Data section:
__________________________________________________

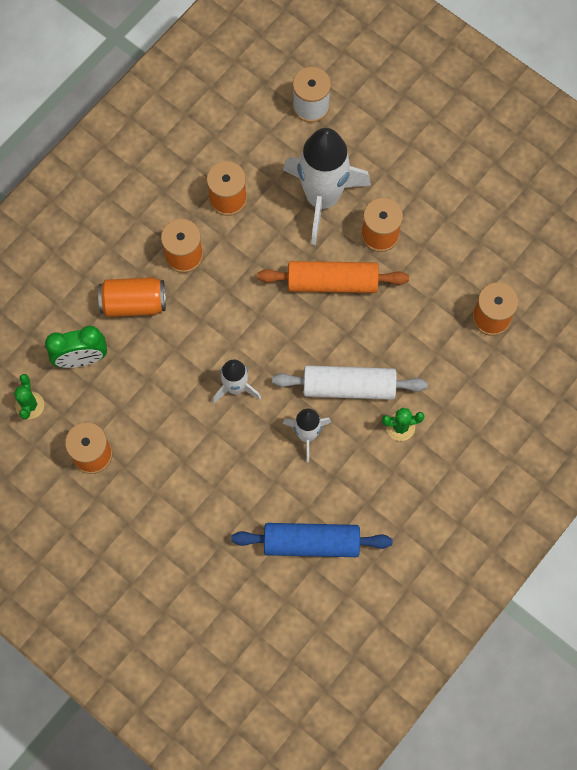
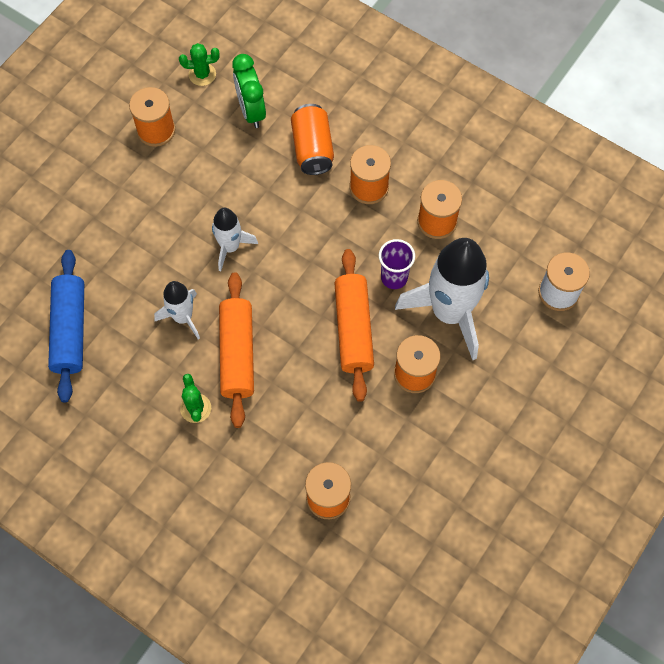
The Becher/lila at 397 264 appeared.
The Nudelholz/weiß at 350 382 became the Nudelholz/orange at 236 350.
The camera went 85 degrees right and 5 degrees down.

__________________________________________________

What is required: Please retype the data exactly, but do not carry over any picture.

Problem solution:
The Becher/lila at 397 264 appeared.
The Nudelholz/weiß at 350 382 became the Nudelholz/orange at 236 350.
The camera went 85 degrees right and 5 degrees down.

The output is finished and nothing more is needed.